_Task to carry out_:
All that is needed is the line containing "U14: buffer CD4050" together with each line after it, transcribed exactly to the end of the records.

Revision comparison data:
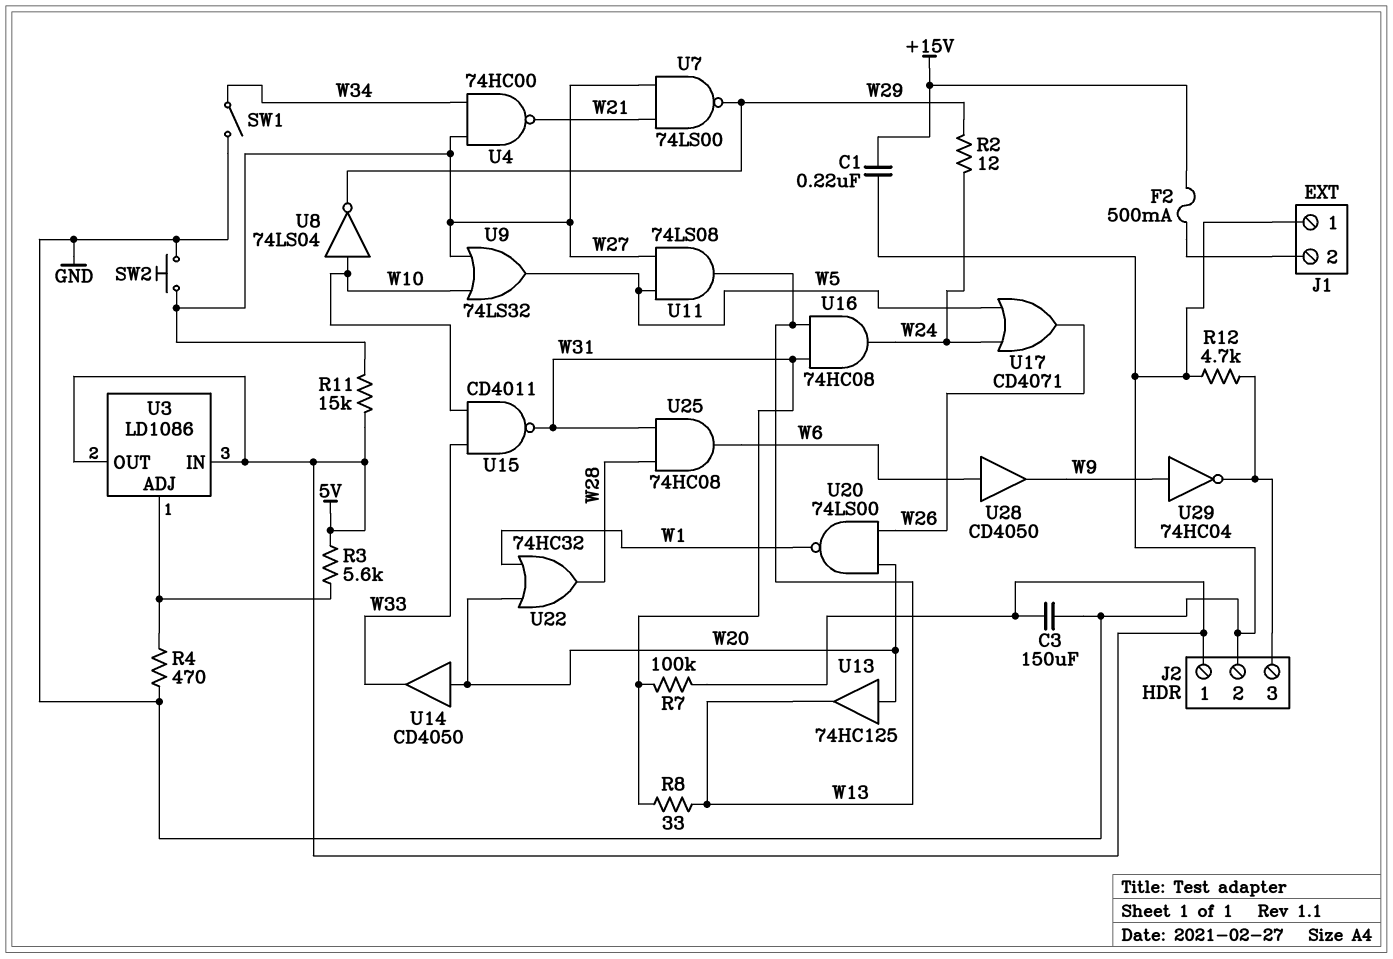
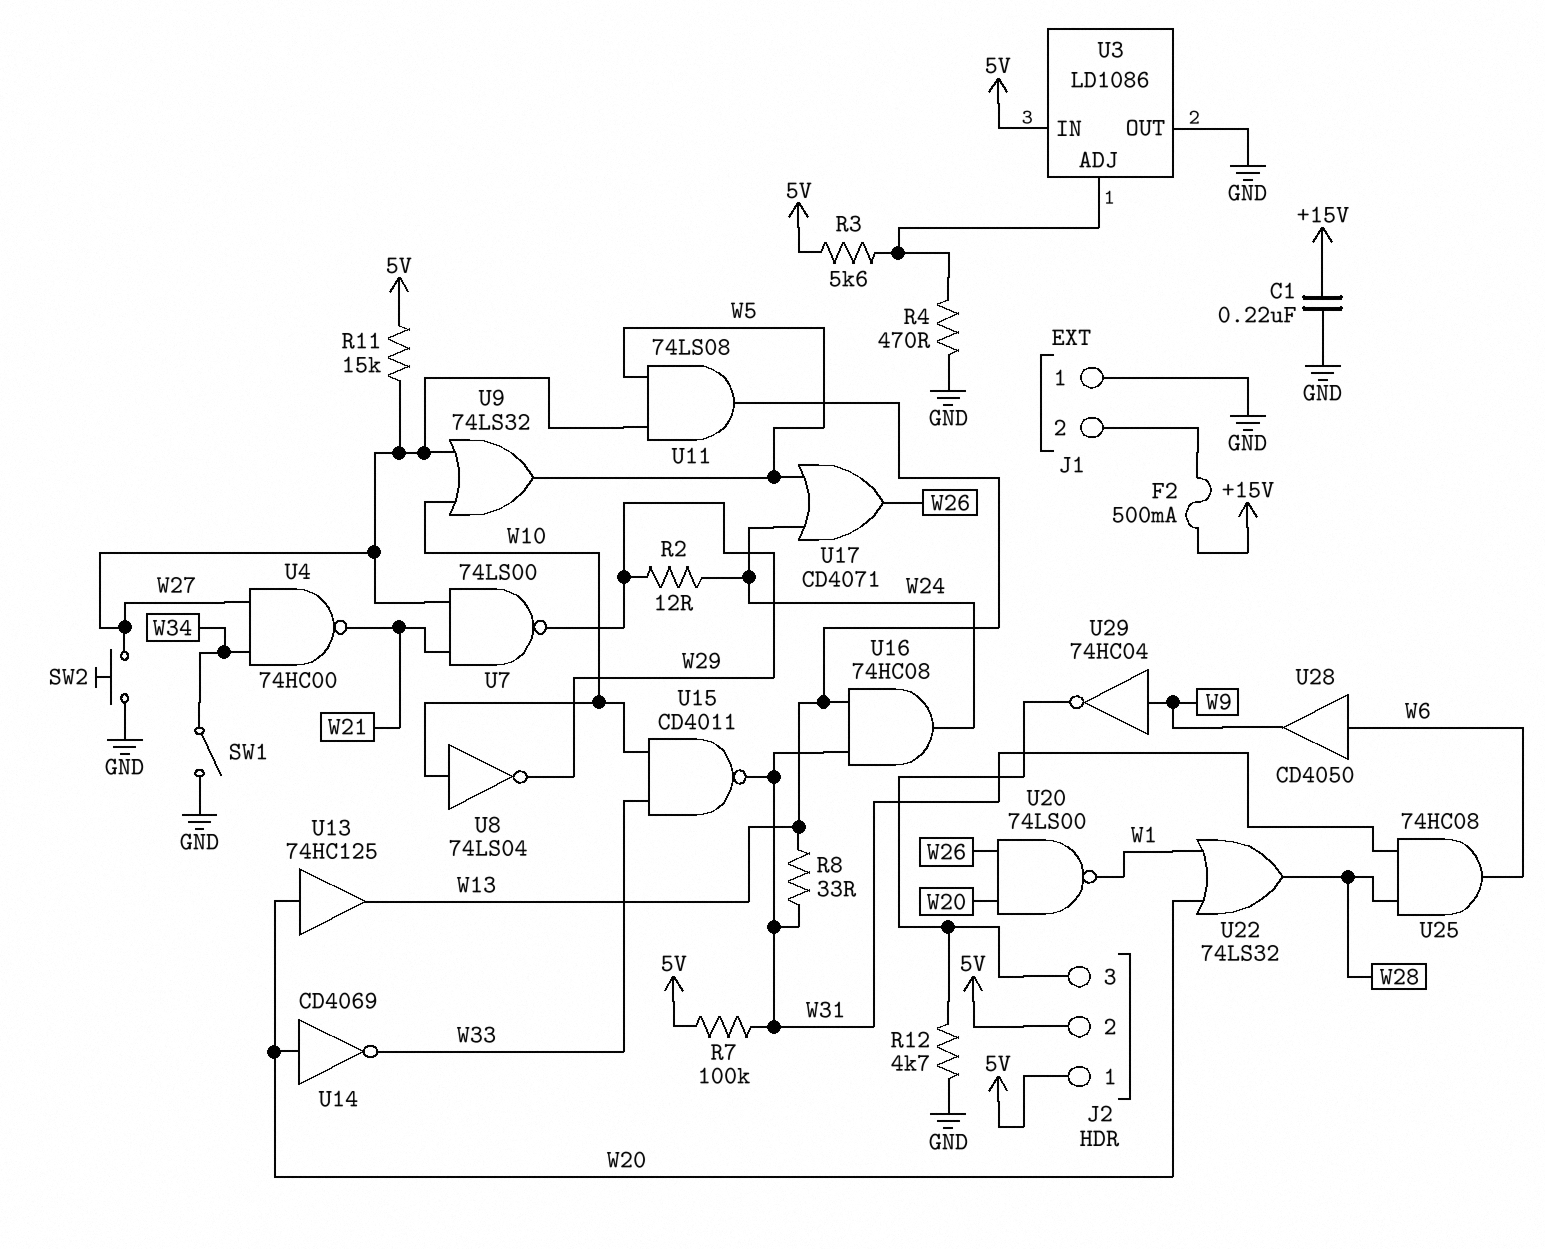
C3: 150uF (5V, GND) -> none
J2 pin 2: GND -> 5V
U3 pin OUT: 5V -> GND
U14: buffer CD4050 (in W20, out W33) -> NOT CD4069 (in W20, out W33)
U22: OR 74HC32 (in W1, in W20, out W28) -> OR 74LS32 (in W1, in W20, out W28)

_Response_:
U14: buffer CD4050 (in W20, out W33) -> NOT CD4069 (in W20, out W33)
U22: OR 74HC32 (in W1, in W20, out W28) -> OR 74LS32 (in W1, in W20, out W28)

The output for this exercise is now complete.